* _AVAILABLE DATA_

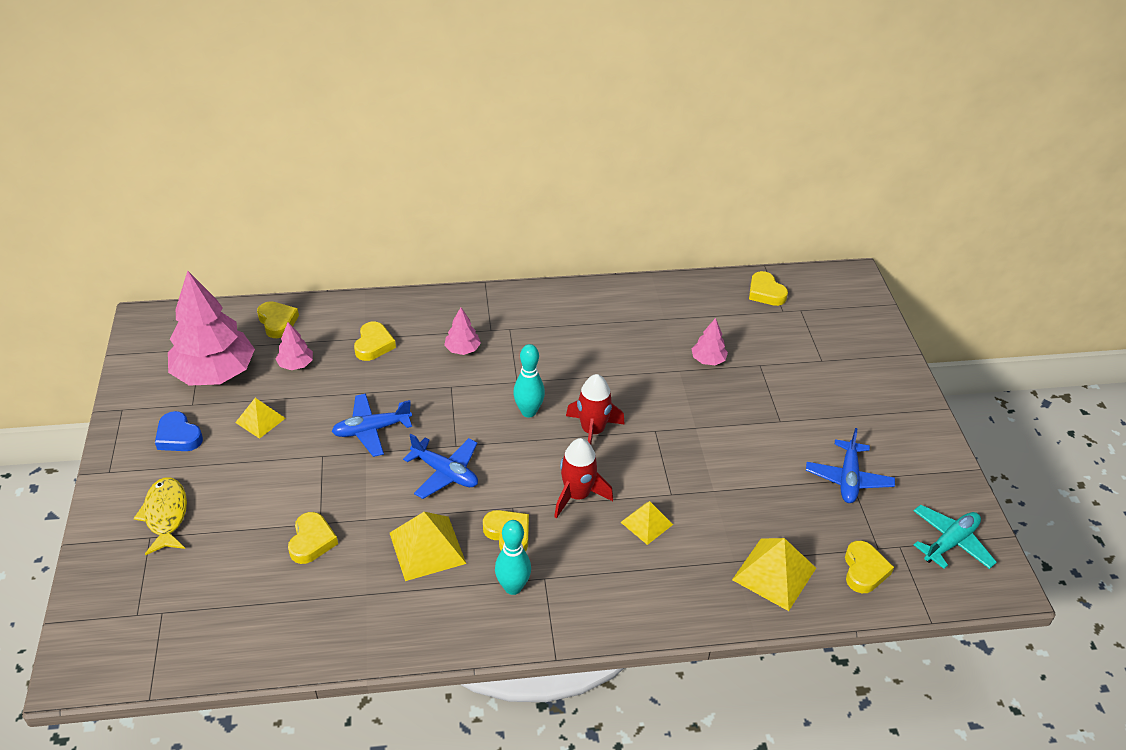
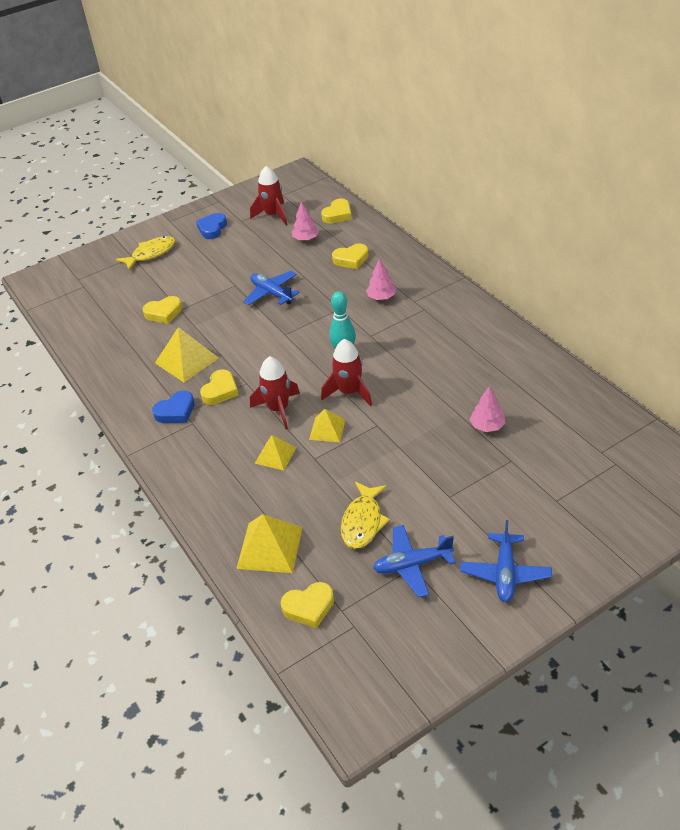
camera: 70 degrees right, 0 degrees up
pink tree [168,271,255,386] -> red rocket [250,166,287,225]
yellow pyramid [235,398,286,439] -> yellow pyramid moved to [309,409,346,442]
blue plane [403,434,478,499] -> blue plane moved to [460,520,552,602]
turquoise bowling pin [495,520,531,595] -> blue heart [152,391,195,423]
yellow heart [749,271,788,306] -> none
turquoise plane [913,505,997,569] -> none
none -> yellow fish [341,482,390,549]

* _ACTIVITY_
Exactly how many lines of the material contain the word "yellow"? Write the number alone.

* _ANSWER TO THIS PROBLEM_
3